# Data records
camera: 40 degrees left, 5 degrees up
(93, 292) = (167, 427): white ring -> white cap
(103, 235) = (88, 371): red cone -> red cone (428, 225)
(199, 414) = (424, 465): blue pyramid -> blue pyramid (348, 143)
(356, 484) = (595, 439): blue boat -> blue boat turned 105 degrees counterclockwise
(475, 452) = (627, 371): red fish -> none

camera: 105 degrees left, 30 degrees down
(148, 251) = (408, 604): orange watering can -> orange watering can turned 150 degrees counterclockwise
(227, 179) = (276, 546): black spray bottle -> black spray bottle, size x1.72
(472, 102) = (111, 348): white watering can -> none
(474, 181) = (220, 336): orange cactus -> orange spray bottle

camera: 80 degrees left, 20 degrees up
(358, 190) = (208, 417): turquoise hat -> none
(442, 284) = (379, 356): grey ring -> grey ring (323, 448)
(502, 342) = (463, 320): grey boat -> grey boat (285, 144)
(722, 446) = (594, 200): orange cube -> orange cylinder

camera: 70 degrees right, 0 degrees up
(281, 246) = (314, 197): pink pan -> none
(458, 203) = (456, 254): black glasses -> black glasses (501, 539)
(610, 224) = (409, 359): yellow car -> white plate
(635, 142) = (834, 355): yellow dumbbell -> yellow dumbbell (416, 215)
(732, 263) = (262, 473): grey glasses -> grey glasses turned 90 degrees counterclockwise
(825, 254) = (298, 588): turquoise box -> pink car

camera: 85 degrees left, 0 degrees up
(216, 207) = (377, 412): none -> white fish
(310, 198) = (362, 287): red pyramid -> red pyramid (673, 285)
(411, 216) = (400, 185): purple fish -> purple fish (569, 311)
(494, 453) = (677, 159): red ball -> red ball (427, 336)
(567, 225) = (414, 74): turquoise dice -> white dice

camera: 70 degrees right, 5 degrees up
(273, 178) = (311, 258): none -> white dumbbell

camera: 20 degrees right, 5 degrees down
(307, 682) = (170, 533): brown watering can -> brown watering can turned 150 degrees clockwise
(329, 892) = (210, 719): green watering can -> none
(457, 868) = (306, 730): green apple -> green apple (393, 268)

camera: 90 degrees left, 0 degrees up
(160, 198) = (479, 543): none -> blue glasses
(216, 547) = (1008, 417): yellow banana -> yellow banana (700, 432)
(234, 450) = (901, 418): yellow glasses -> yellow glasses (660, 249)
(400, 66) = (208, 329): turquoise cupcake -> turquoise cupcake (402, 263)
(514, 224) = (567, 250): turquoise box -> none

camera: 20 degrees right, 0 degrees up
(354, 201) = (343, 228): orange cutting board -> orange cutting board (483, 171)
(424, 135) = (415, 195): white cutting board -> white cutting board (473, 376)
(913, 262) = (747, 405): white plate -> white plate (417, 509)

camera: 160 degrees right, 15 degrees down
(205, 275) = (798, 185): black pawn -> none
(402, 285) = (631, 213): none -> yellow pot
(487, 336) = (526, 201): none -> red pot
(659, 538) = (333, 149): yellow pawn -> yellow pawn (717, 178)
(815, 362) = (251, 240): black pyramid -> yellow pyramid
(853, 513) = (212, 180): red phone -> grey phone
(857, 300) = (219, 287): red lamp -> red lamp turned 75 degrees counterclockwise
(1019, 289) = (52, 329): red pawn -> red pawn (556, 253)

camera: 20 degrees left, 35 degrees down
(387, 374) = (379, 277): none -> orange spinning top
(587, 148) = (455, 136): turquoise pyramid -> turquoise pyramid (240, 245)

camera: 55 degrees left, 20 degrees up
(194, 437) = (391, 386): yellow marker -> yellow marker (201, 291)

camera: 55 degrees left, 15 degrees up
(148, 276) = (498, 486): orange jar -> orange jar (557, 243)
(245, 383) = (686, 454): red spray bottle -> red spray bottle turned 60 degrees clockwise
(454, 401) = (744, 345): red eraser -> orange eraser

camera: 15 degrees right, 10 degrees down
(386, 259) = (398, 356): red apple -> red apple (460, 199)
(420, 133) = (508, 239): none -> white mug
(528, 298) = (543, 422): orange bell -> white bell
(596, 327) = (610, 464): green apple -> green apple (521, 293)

# Aim of the task
Each line of the material above must be retyped exactly as written.

# Exercise result
camera: 40 degrees left, 5 degrees up
(93, 292) = (167, 427): white ring -> white cap
(103, 235) = (88, 371): red cone -> red cone (428, 225)
(199, 414) = (424, 465): blue pyramid -> blue pyramid (348, 143)
(356, 484) = (595, 439): blue boat -> blue boat turned 105 degrees counterclockwise
(475, 452) = (627, 371): red fish -> none

camera: 105 degrees left, 30 degrees down
(148, 251) = (408, 604): orange watering can -> orange watering can turned 150 degrees counterclockwise
(227, 179) = (276, 546): black spray bottle -> black spray bottle, size x1.72
(472, 102) = (111, 348): white watering can -> none
(474, 181) = (220, 336): orange cactus -> orange spray bottle

camera: 80 degrees left, 20 degrees up
(358, 190) = (208, 417): turquoise hat -> none
(442, 284) = (379, 356): grey ring -> grey ring (323, 448)
(502, 342) = (463, 320): grey boat -> grey boat (285, 144)
(722, 446) = (594, 200): orange cube -> orange cylinder

camera: 70 degrees right, 0 degrees up
(281, 246) = (314, 197): pink pan -> none
(458, 203) = (456, 254): black glasses -> black glasses (501, 539)
(610, 224) = (409, 359): yellow car -> white plate
(635, 142) = (834, 355): yellow dumbbell -> yellow dumbbell (416, 215)
(732, 263) = (262, 473): grey glasses -> grey glasses turned 90 degrees counterclockwise
(825, 254) = (298, 588): turquoise box -> pink car

camera: 85 degrees left, 0 degrees up
(216, 207) = (377, 412): none -> white fish
(310, 198) = (362, 287): red pyramid -> red pyramid (673, 285)
(411, 216) = (400, 185): purple fish -> purple fish (569, 311)
(494, 453) = (677, 159): red ball -> red ball (427, 336)
(567, 225) = (414, 74): turquoise dice -> white dice

camera: 70 degrees right, 5 degrees up
(273, 178) = (311, 258): none -> white dumbbell

camera: 20 degrees right, 5 degrees down
(307, 682) = (170, 533): brown watering can -> brown watering can turned 150 degrees clockwise
(329, 892) = (210, 719): green watering can -> none
(457, 868) = (306, 730): green apple -> green apple (393, 268)

camera: 90 degrees left, 0 degrees up
(160, 198) = (479, 543): none -> blue glasses
(216, 547) = (1008, 417): yellow banana -> yellow banana (700, 432)
(234, 450) = (901, 418): yellow glasses -> yellow glasses (660, 249)
(400, 66) = (208, 329): turquoise cupcake -> turquoise cupcake (402, 263)
(514, 224) = (567, 250): turquoise box -> none

camera: 20 degrees right, 0 degrees up
(354, 201) = (343, 228): orange cutting board -> orange cutting board (483, 171)
(424, 135) = (415, 195): white cutting board -> white cutting board (473, 376)
(913, 262) = (747, 405): white plate -> white plate (417, 509)

camera: 160 degrees right, 15 degrees down
(205, 275) = (798, 185): black pawn -> none
(402, 285) = (631, 213): none -> yellow pot
(487, 336) = (526, 201): none -> red pot
(659, 538) = (333, 149): yellow pawn -> yellow pawn (717, 178)
(815, 362) = (251, 240): black pyramid -> yellow pyramid
(853, 513) = (212, 180): red phone -> grey phone
(857, 300) = (219, 287): red lamp -> red lamp turned 75 degrees counterclockwise
(1019, 289) = (52, 329): red pawn -> red pawn (556, 253)

camera: 20 degrees left, 35 degrees down
(387, 374) = (379, 277): none -> orange spinning top
(587, 148) = (455, 136): turquoise pyramid -> turquoise pyramid (240, 245)

camera: 55 degrees left, 20 degrees up
(194, 437) = (391, 386): yellow marker -> yellow marker (201, 291)

camera: 55 degrees left, 15 degrees up
(148, 276) = (498, 486): orange jar -> orange jar (557, 243)
(245, 383) = (686, 454): red spray bottle -> red spray bottle turned 60 degrees clockwise
(454, 401) = (744, 345): red eraser -> orange eraser

camera: 15 degrees right, 10 degrees down
(386, 259) = (398, 356): red apple -> red apple (460, 199)
(420, 133) = (508, 239): none -> white mug
(528, 298) = (543, 422): orange bell -> white bell
(596, 327) = (610, 464): green apple -> green apple (521, 293)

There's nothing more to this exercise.